> _EXERCISE AIM_
Write out all of the data exactly as it appears.

> _RAW DATA_
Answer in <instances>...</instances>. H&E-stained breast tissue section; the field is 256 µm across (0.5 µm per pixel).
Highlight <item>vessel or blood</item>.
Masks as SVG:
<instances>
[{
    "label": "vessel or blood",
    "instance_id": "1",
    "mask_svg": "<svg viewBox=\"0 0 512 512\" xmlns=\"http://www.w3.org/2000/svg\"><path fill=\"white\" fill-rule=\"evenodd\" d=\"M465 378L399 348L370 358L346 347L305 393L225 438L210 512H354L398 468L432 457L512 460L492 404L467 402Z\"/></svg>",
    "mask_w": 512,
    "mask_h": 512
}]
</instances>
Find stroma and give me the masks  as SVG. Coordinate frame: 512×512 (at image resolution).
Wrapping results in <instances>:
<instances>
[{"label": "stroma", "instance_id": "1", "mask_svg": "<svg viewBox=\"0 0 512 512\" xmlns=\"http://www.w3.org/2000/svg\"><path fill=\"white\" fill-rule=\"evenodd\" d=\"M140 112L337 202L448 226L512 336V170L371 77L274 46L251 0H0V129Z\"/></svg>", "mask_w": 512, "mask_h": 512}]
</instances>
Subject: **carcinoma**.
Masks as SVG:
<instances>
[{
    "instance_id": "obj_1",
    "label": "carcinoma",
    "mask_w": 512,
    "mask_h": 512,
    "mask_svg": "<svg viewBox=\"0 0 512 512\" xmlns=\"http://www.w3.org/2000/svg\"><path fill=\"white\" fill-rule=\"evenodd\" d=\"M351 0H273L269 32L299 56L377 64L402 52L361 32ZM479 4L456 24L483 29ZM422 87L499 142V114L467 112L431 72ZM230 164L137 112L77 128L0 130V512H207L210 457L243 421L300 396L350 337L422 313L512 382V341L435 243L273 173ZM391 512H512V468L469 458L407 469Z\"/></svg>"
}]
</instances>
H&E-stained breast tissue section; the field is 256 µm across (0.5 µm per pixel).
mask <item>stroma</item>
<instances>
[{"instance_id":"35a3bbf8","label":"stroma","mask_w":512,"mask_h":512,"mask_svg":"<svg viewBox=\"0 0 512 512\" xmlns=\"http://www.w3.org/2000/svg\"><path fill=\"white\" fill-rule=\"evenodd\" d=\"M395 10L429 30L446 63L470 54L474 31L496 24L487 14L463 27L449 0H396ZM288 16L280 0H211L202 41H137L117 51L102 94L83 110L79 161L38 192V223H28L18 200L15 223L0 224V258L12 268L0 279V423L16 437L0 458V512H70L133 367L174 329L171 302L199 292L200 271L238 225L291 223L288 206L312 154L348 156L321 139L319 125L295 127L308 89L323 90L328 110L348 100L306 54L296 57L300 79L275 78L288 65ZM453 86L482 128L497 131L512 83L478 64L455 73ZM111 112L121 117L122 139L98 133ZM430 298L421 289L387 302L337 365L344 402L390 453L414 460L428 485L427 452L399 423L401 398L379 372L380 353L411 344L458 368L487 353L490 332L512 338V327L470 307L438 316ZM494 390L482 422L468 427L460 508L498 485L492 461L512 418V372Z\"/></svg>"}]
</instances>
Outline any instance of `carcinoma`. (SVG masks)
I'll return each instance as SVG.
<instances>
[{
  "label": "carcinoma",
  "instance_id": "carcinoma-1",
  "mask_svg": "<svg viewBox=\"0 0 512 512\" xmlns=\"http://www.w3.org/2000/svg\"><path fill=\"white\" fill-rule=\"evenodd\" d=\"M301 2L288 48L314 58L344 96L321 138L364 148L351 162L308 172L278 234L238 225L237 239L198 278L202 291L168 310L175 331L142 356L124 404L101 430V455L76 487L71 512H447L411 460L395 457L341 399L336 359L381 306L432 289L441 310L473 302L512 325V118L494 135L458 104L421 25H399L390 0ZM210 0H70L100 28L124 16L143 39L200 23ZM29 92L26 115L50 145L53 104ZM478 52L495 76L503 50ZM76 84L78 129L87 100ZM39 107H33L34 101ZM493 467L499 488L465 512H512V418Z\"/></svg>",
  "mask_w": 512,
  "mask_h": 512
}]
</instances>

> _RESULT OF THIS EXERCISE_
Answer in <instances>...</instances>. H&E-stained breast tissue section; the field is 256 µm across (0.5 µm per pixel).
Highlight <item>vessel or blood</item>.
Masks as SVG:
<instances>
[{
    "label": "vessel or blood",
    "instance_id": "1",
    "mask_svg": "<svg viewBox=\"0 0 512 512\" xmlns=\"http://www.w3.org/2000/svg\"><path fill=\"white\" fill-rule=\"evenodd\" d=\"M465 378L399 348L370 358L346 347L305 393L225 438L210 512H354L398 468L432 457L512 460L492 404L467 402Z\"/></svg>",
    "mask_w": 512,
    "mask_h": 512
}]
</instances>
Find stroma and give me the masks  as SVG. Coordinate frame: 512×512 (at image resolution).
Wrapping results in <instances>:
<instances>
[{"label": "stroma", "instance_id": "1", "mask_svg": "<svg viewBox=\"0 0 512 512\" xmlns=\"http://www.w3.org/2000/svg\"><path fill=\"white\" fill-rule=\"evenodd\" d=\"M140 112L337 202L448 226L512 336V170L371 77L274 46L251 0H0V129Z\"/></svg>", "mask_w": 512, "mask_h": 512}]
</instances>
Subject: **carcinoma**.
Masks as SVG:
<instances>
[{
    "instance_id": "obj_1",
    "label": "carcinoma",
    "mask_w": 512,
    "mask_h": 512,
    "mask_svg": "<svg viewBox=\"0 0 512 512\" xmlns=\"http://www.w3.org/2000/svg\"><path fill=\"white\" fill-rule=\"evenodd\" d=\"M351 0H273L269 32L299 56L377 64L402 52L361 32ZM479 4L456 24L483 29ZM422 87L499 142V114L467 112L431 72ZM230 164L137 112L77 128L0 130V512H207L210 457L243 421L300 396L350 337L422 313L512 382V341L435 243L273 173ZM391 512H512V468L469 458L407 469Z\"/></svg>"
}]
</instances>
H&E-stained breast tissue section; the field is 256 µm across (0.5 µm per pixel).
mask <item>stroma</item>
<instances>
[{"instance_id":"35a3bbf8","label":"stroma","mask_w":512,"mask_h":512,"mask_svg":"<svg viewBox=\"0 0 512 512\" xmlns=\"http://www.w3.org/2000/svg\"><path fill=\"white\" fill-rule=\"evenodd\" d=\"M395 10L429 30L446 63L470 54L474 31L496 24L487 14L463 27L449 0H396ZM288 16L280 0H211L202 41H137L117 51L102 94L83 110L79 161L38 192V223H28L18 200L15 223L0 224V258L12 268L0 279V423L16 437L0 458V512H70L133 367L174 329L171 302L199 292L200 271L238 225L291 223L288 206L312 154L348 156L321 139L319 125L295 127L308 89L323 90L328 110L348 100L306 54L296 57L300 79L275 78L288 65ZM453 86L482 128L497 131L512 83L478 64L455 73ZM111 112L121 117L122 139L98 133ZM430 298L421 289L387 302L337 365L344 402L390 453L414 460L428 485L427 452L399 423L401 398L379 372L380 353L411 344L458 368L487 353L490 332L512 338V327L470 307L438 316ZM494 390L482 422L468 427L460 508L498 485L492 461L512 418V372Z\"/></svg>"}]
</instances>
Outline any instance of `carcinoma`. (SVG masks)
I'll return each instance as SVG.
<instances>
[{
  "label": "carcinoma",
  "instance_id": "carcinoma-1",
  "mask_svg": "<svg viewBox=\"0 0 512 512\" xmlns=\"http://www.w3.org/2000/svg\"><path fill=\"white\" fill-rule=\"evenodd\" d=\"M301 2L288 48L314 58L344 96L321 138L364 148L351 162L308 172L278 234L238 225L237 239L198 278L202 291L168 310L175 331L142 356L124 404L101 430V455L76 487L71 512H447L411 460L395 457L341 399L336 359L381 306L432 289L441 310L473 302L512 325V118L494 135L458 104L421 25H399L390 0ZM210 0H70L100 28L124 16L143 39L200 23ZM29 92L26 115L50 145L53 104ZM478 52L495 76L503 50ZM76 84L78 129L87 100ZM39 107H33L34 101ZM493 467L499 488L465 512H512V418Z\"/></svg>",
  "mask_w": 512,
  "mask_h": 512
}]
</instances>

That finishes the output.